### How to complete this task
The pictures are to be left out, and all remaining data is to be transcribed exactly as it appears.

### Data block
┄┄┄┄┄┄┄┄┄┄

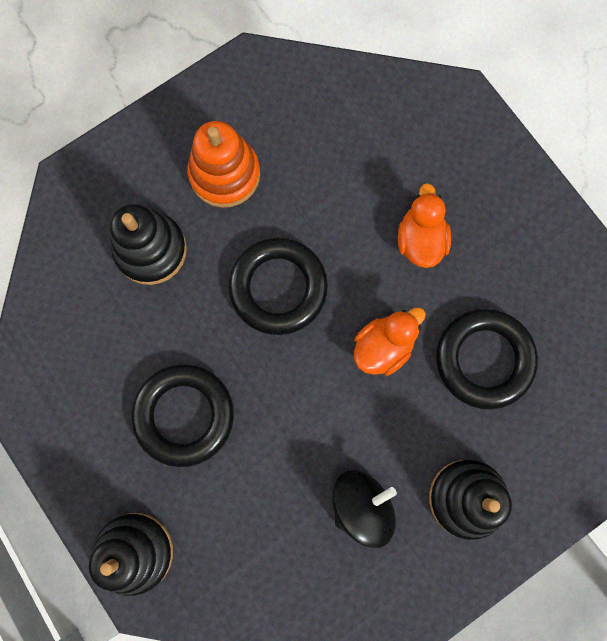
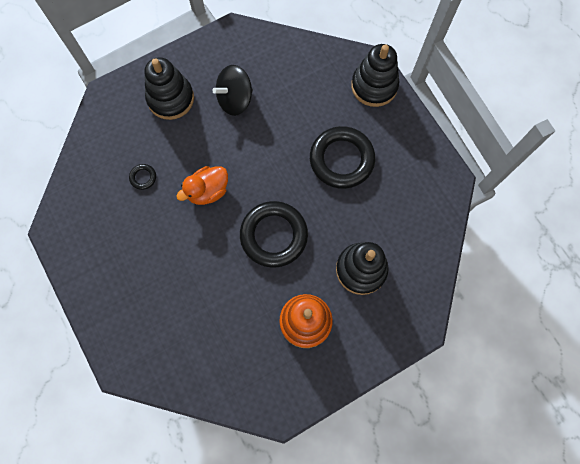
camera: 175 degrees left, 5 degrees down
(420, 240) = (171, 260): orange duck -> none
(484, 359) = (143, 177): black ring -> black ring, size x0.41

┄┄┄┄┄┄┄┄┄┄

### Your response
camera: 175 degrees left, 5 degrees down
(420, 240) = (171, 260): orange duck -> none
(484, 359) = (143, 177): black ring -> black ring, size x0.41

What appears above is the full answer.